* Task brief
For the records below, give the number of lines that include the string "minus". Nothing else belongs in the answer.

(Version difference data)
______

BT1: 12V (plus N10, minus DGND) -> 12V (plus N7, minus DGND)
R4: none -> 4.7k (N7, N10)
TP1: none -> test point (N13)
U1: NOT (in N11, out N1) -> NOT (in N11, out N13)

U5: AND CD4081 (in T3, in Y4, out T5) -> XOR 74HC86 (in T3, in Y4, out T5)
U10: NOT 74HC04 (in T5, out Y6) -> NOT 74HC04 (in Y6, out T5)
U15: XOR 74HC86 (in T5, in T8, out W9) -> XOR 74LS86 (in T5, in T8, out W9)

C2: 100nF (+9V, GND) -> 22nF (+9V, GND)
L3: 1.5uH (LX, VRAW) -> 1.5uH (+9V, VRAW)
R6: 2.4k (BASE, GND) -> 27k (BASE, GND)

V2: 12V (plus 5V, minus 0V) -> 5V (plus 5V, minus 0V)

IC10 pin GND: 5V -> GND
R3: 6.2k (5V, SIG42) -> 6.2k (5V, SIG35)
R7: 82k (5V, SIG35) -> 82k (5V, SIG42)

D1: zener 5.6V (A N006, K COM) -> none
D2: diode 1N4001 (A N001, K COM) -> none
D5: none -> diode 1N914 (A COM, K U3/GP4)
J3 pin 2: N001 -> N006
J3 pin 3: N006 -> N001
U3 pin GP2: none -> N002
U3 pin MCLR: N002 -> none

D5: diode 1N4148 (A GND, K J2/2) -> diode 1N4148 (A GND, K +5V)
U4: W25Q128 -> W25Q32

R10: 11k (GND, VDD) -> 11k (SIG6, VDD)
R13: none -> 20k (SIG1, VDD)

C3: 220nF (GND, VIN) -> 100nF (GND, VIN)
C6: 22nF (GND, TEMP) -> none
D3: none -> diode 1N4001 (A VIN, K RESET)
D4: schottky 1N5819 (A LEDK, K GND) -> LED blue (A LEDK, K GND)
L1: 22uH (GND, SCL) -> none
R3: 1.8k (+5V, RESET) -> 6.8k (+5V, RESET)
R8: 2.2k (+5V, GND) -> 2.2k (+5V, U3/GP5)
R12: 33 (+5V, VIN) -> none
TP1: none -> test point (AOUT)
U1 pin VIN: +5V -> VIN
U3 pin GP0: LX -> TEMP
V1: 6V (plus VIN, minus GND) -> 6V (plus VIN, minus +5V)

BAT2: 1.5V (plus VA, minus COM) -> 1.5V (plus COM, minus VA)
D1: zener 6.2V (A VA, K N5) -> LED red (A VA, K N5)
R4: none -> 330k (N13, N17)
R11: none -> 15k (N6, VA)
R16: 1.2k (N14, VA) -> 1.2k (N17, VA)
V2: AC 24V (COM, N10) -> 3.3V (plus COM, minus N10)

______

* Response
5